▶ _PROBLEM STATEMENT_: Within the listing below, locate all lines containing the word "moved". Copy each one.

▶ _DATASET_:
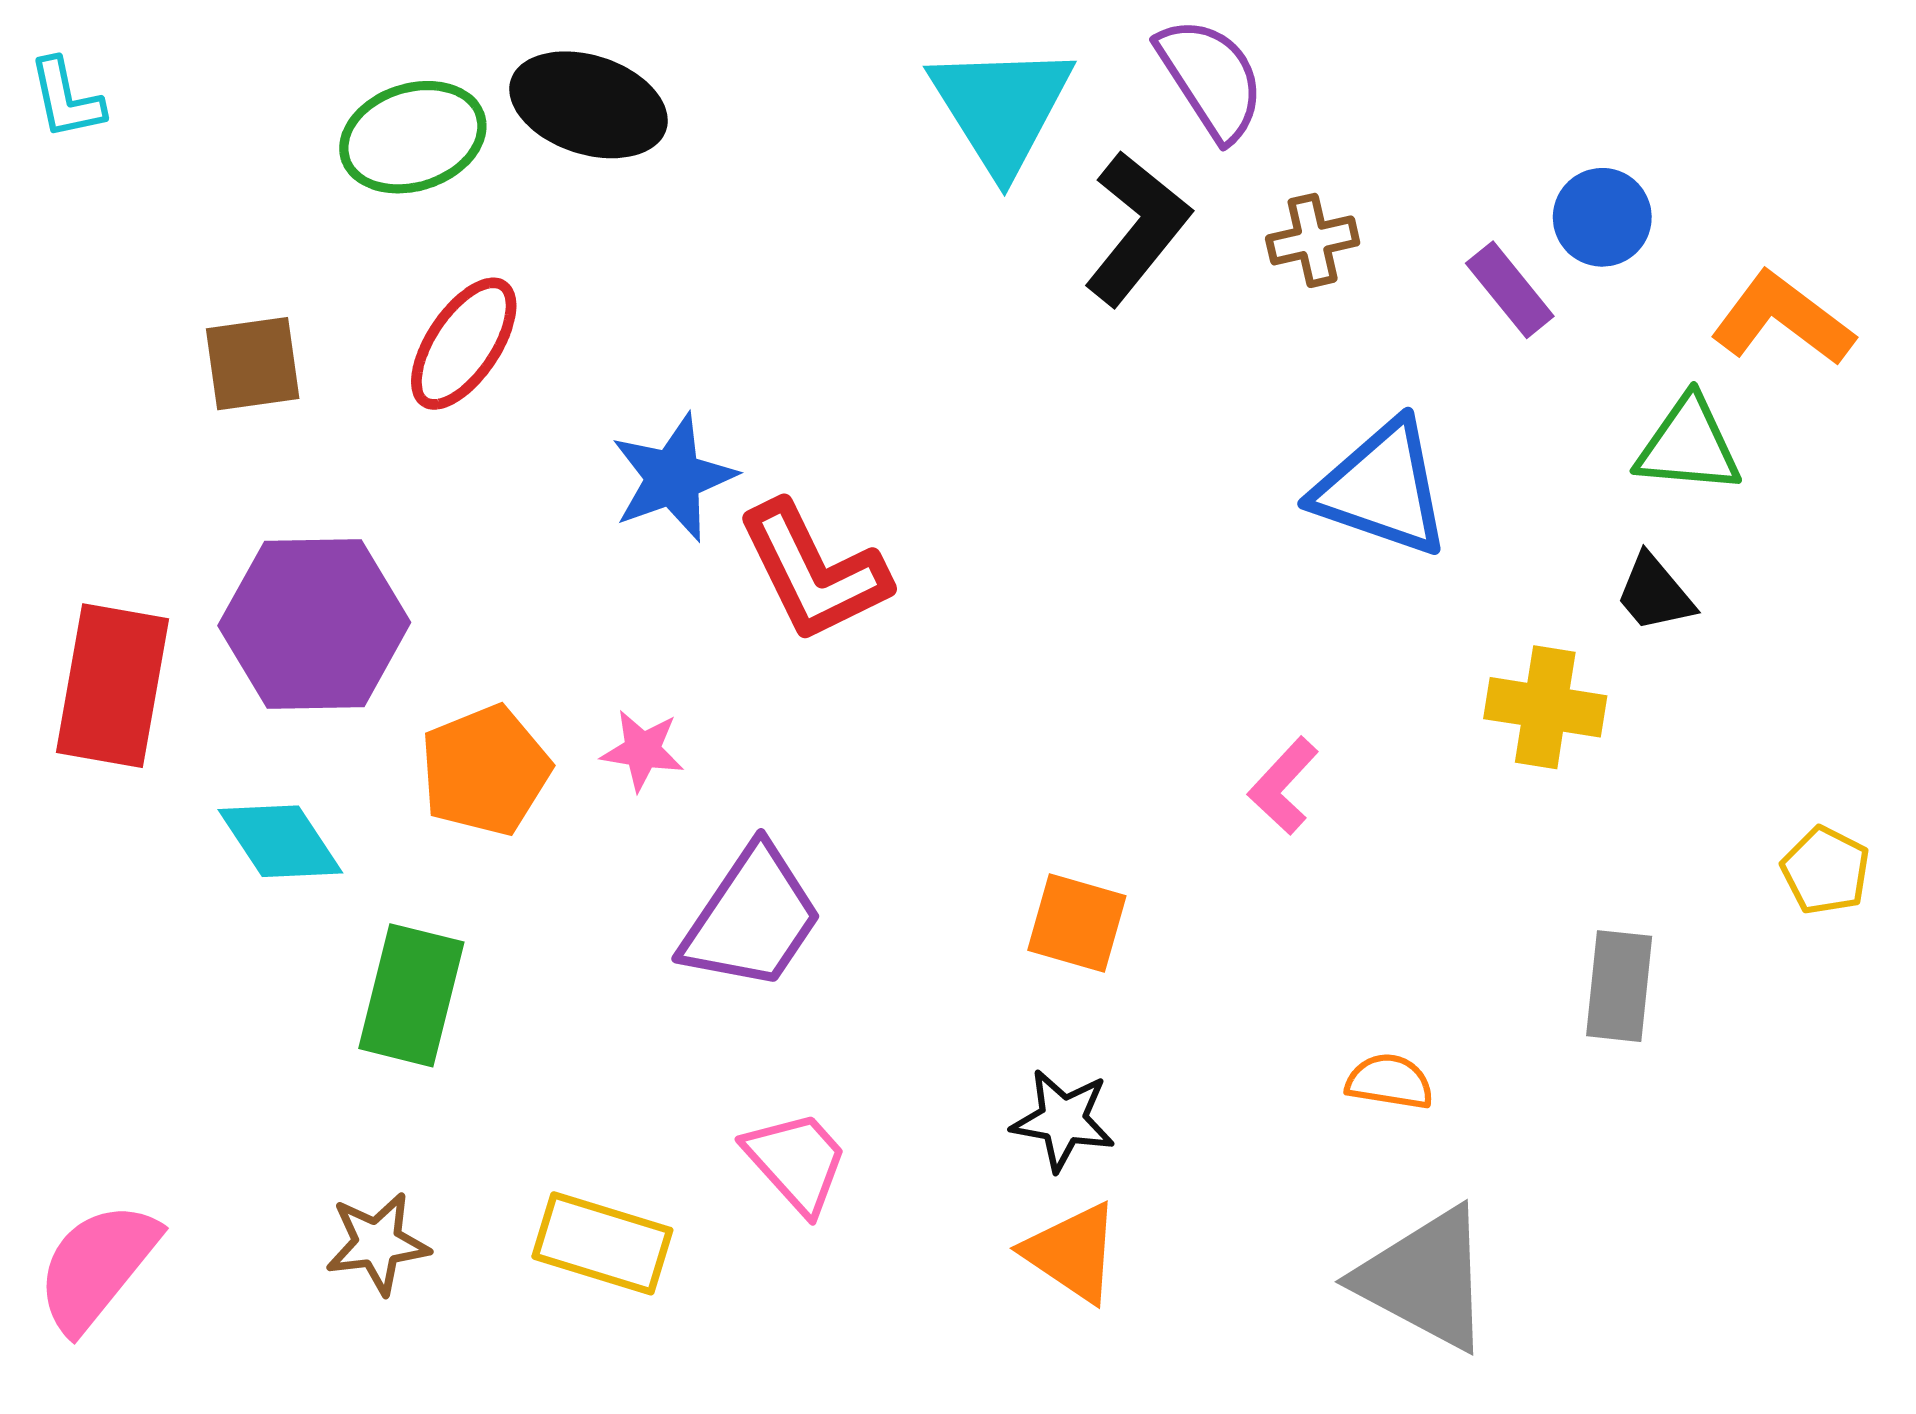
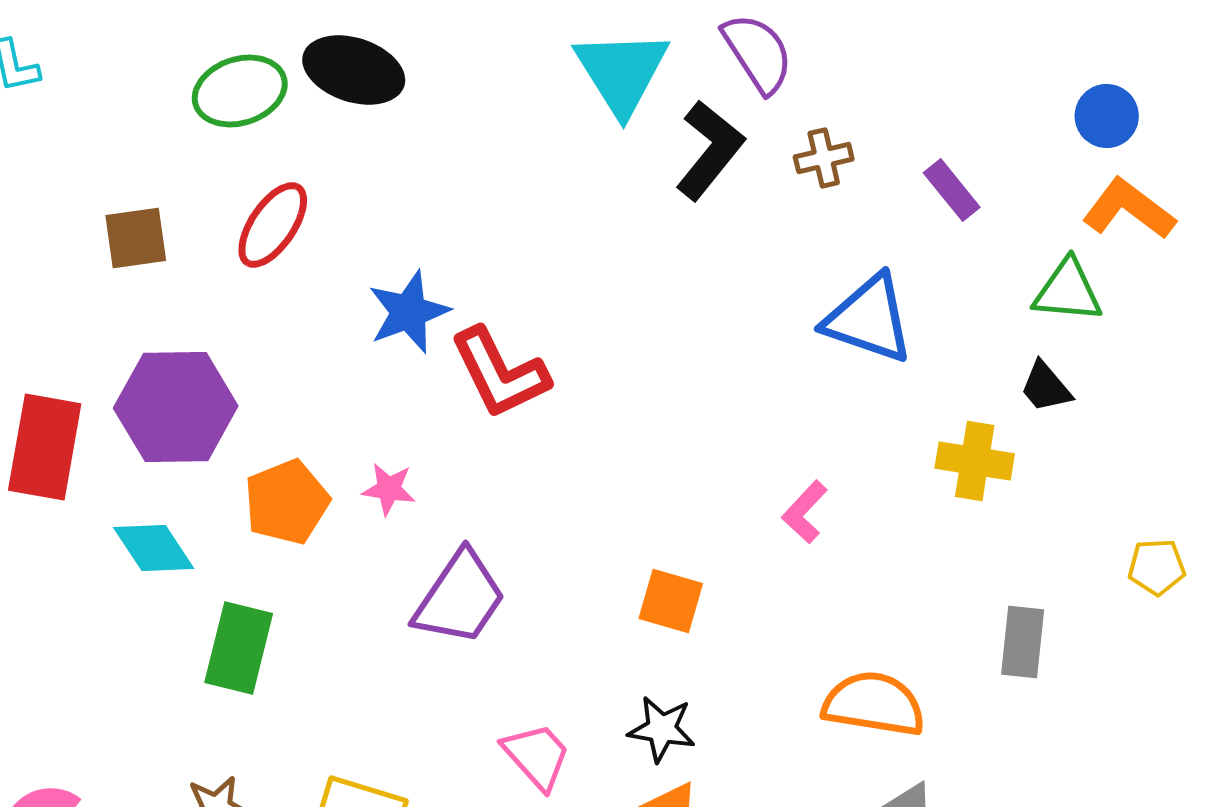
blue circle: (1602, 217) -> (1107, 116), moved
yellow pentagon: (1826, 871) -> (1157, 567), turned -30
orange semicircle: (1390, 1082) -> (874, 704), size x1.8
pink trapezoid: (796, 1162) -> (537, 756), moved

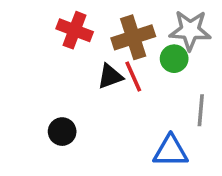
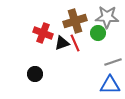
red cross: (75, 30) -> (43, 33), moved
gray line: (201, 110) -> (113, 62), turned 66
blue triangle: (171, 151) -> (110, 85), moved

▶ _TASK RESULT_:
blue circle: (1602, 217) -> (1107, 116), moved
pink trapezoid: (796, 1162) -> (537, 756), moved
red cross: (75, 30) -> (43, 33), moved
blue triangle: (171, 151) -> (110, 85), moved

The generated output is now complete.